*** Opening Data supplied ***
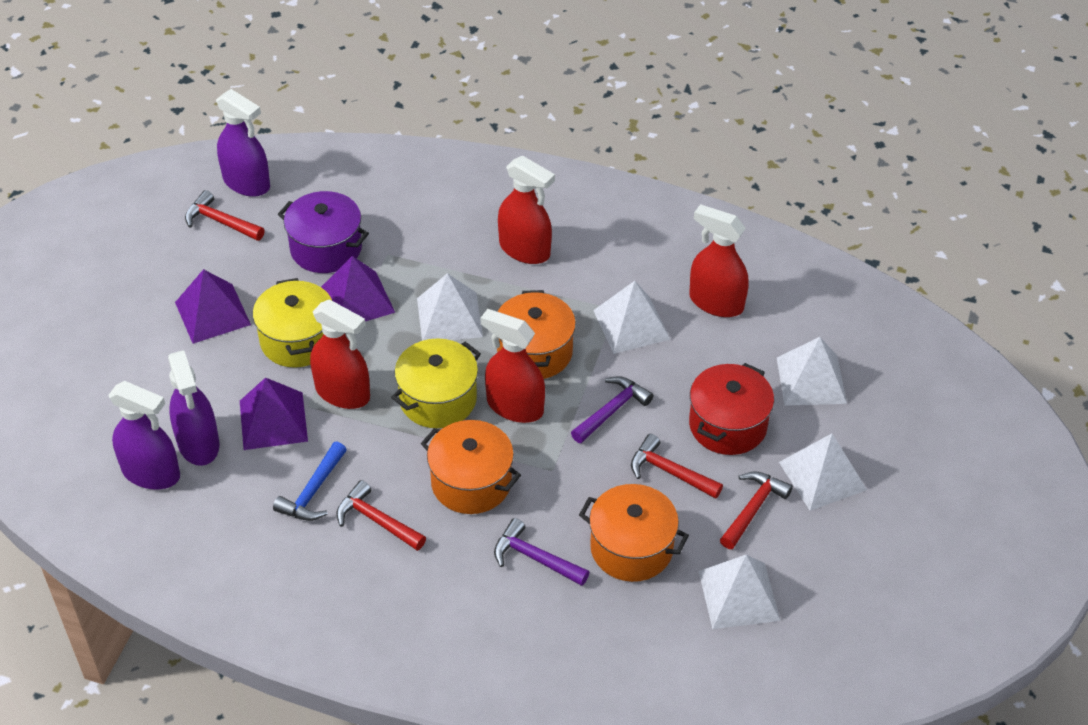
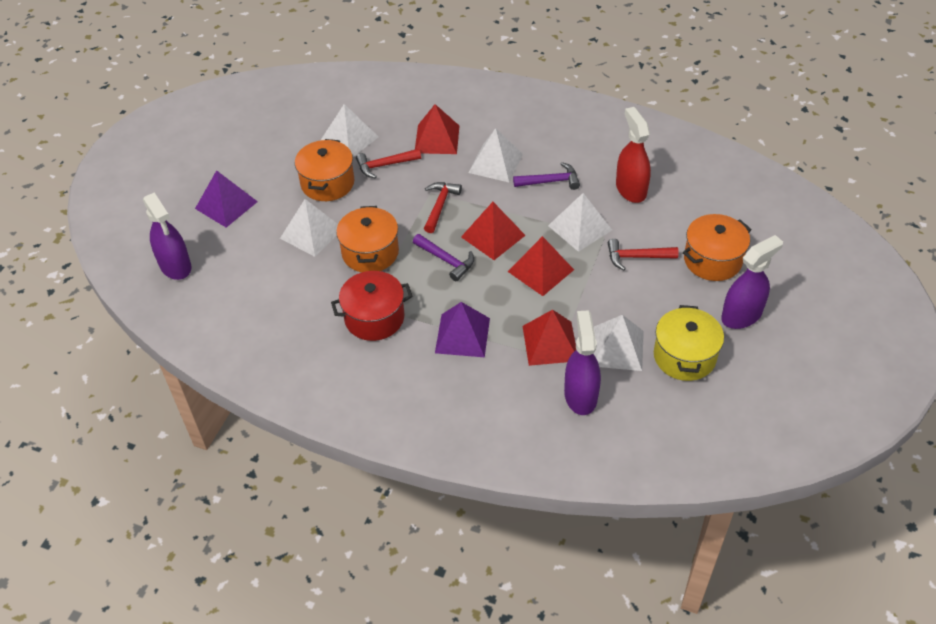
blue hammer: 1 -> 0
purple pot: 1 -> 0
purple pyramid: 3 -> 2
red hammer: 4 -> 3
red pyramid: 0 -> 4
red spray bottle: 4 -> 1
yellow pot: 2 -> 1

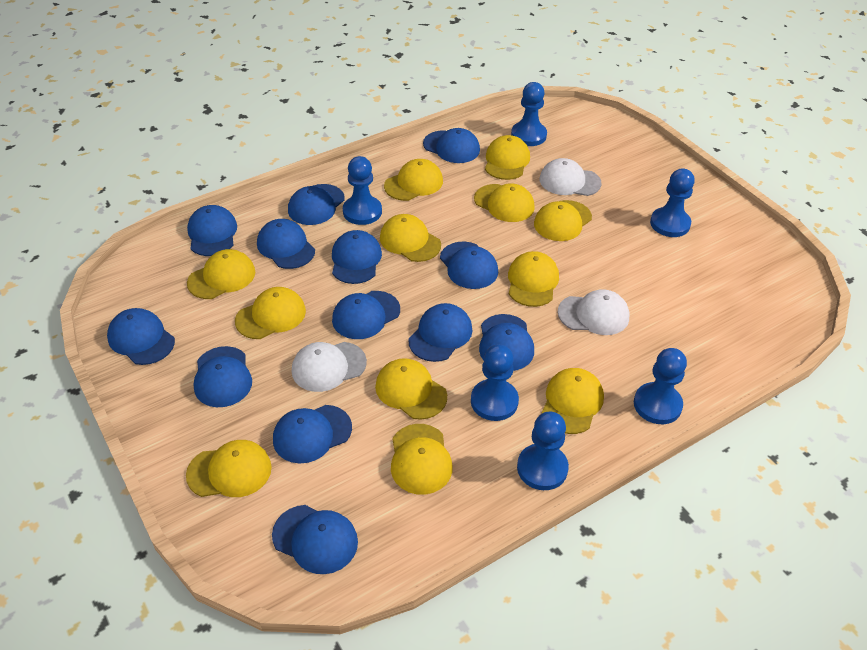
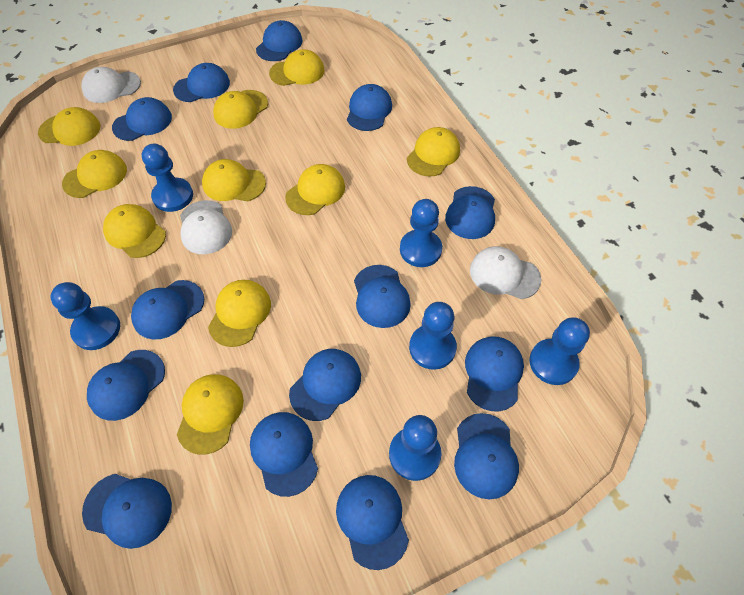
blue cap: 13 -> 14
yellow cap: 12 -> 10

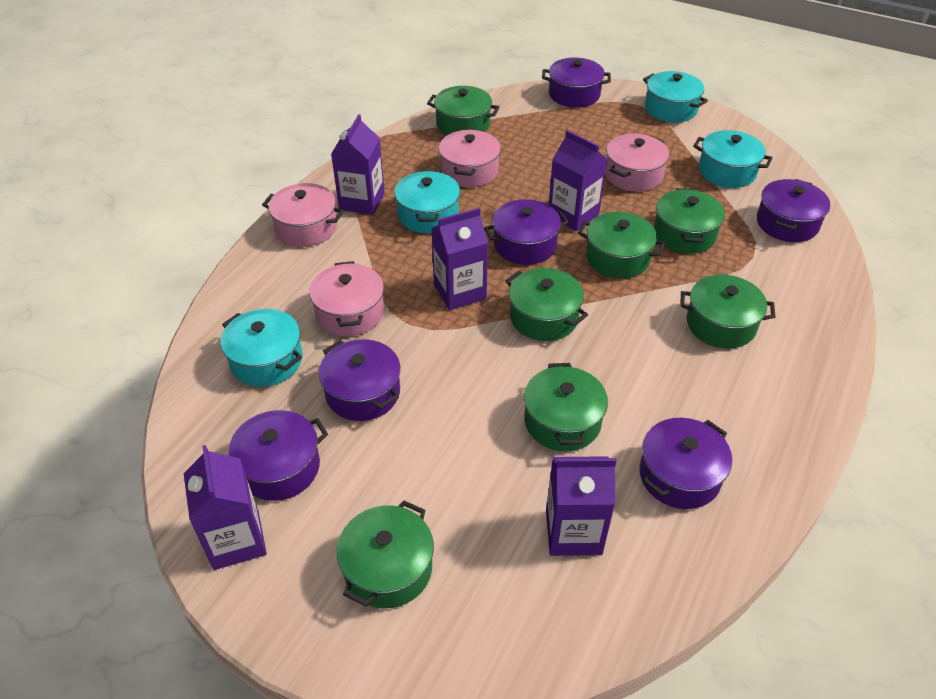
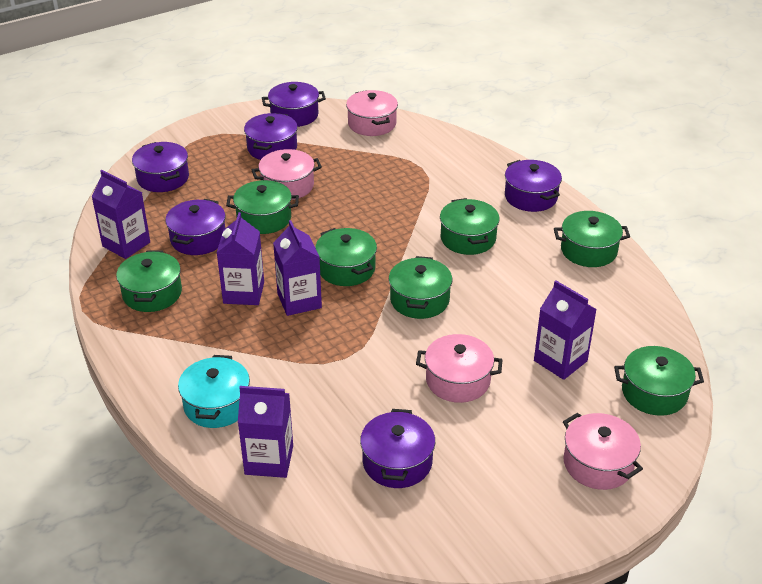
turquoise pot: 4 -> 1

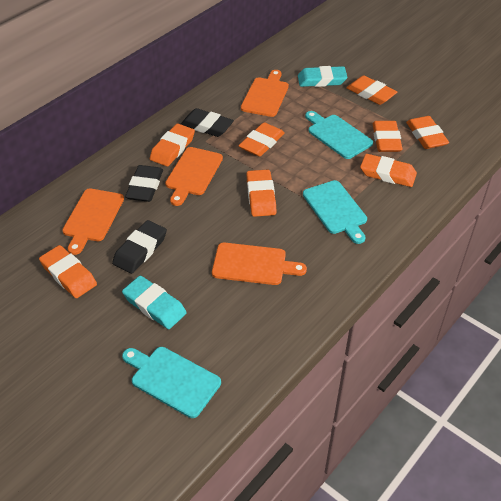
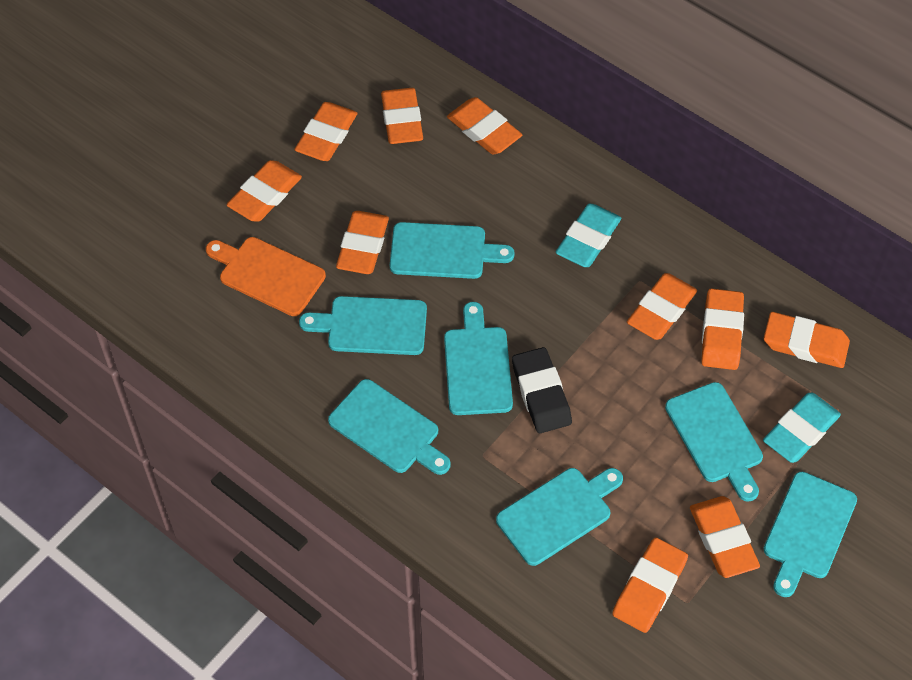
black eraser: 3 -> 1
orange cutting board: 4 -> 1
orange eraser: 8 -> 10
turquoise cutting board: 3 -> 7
*** Closing Data supplied ***
» **Your task**
All entries above must be duplicated exactly; please omit any picture they hold.

» **Answer to this task**
blue hammer: 1 -> 0
purple pot: 1 -> 0
purple pyramid: 3 -> 2
red hammer: 4 -> 3
red pyramid: 0 -> 4
red spray bottle: 4 -> 1
yellow pot: 2 -> 1

blue cap: 13 -> 14
yellow cap: 12 -> 10

turquoise pot: 4 -> 1

black eraser: 3 -> 1
orange cutting board: 4 -> 1
orange eraser: 8 -> 10
turquoise cutting board: 3 -> 7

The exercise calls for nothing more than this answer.